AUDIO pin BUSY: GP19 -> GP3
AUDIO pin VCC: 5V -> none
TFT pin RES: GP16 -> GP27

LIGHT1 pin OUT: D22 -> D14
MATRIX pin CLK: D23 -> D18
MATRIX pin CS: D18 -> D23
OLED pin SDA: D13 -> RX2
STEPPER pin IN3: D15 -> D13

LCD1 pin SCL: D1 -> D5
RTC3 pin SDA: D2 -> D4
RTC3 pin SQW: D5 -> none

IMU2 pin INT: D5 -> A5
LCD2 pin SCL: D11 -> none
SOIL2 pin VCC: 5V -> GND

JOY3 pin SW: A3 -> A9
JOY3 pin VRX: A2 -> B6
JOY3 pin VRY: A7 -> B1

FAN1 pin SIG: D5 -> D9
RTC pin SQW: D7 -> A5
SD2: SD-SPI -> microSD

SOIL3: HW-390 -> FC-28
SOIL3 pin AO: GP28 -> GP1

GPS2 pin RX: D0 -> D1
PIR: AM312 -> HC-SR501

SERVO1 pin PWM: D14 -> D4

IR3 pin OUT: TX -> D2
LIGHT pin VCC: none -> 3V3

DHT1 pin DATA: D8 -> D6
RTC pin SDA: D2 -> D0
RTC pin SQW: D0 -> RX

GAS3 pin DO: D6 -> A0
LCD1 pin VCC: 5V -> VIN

## Exercise prompt
What lines of the data contain the string "AUDIO"? List them.

## Task answer
AUDIO pin BUSY: GP19 -> GP3
AUDIO pin VCC: 5V -> none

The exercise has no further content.